**Object state comparisons**
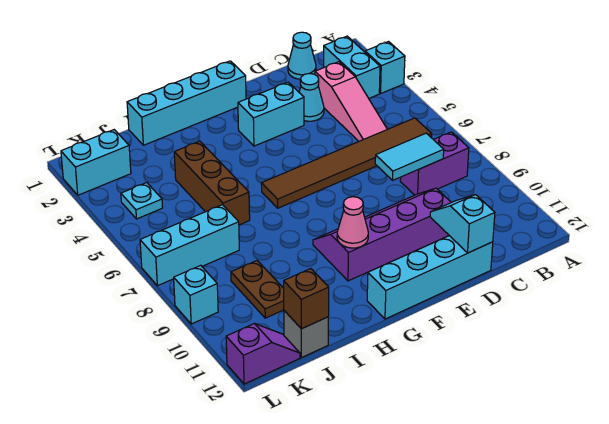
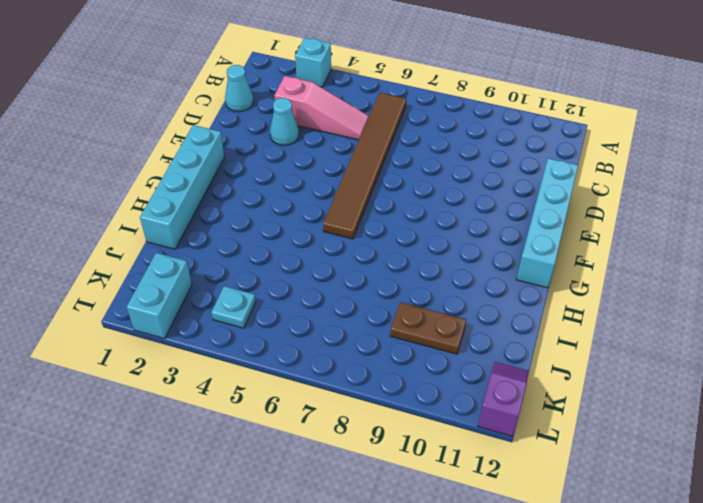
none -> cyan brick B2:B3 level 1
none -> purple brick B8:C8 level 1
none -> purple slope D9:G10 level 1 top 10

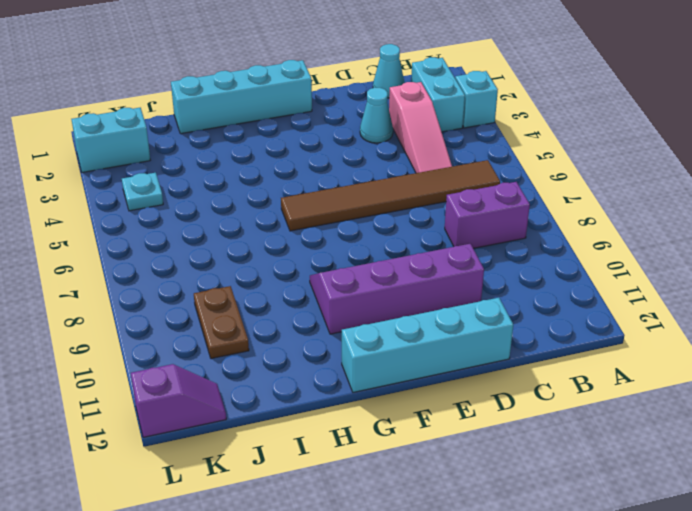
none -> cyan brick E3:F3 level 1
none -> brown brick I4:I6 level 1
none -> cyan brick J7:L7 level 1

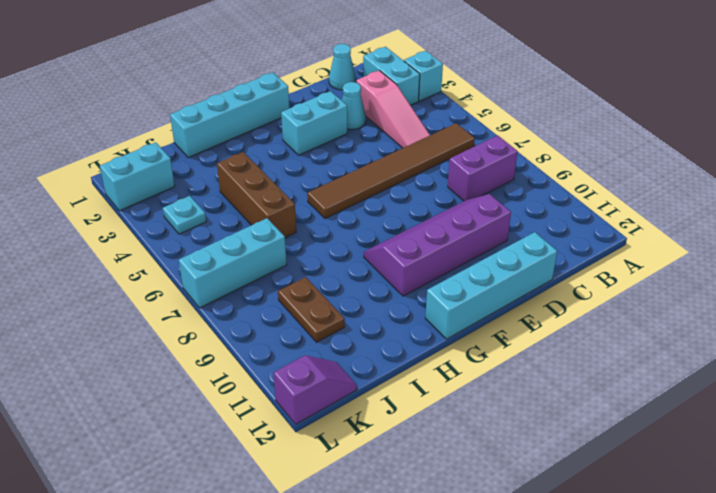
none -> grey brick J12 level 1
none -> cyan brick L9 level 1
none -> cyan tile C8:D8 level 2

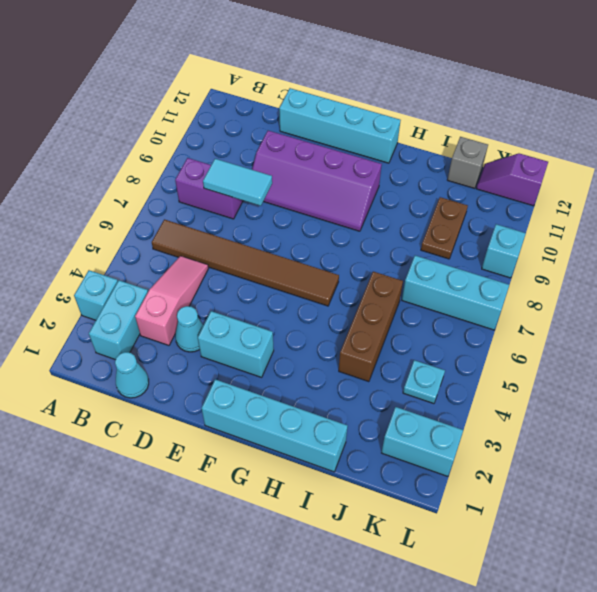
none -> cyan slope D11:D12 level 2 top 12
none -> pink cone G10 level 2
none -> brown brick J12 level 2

**Task brief**
Search the entries for "purple" and show every line that has it.

**Solution**
none -> purple brick B8:C8 level 1
none -> purple slope D9:G10 level 1 top 10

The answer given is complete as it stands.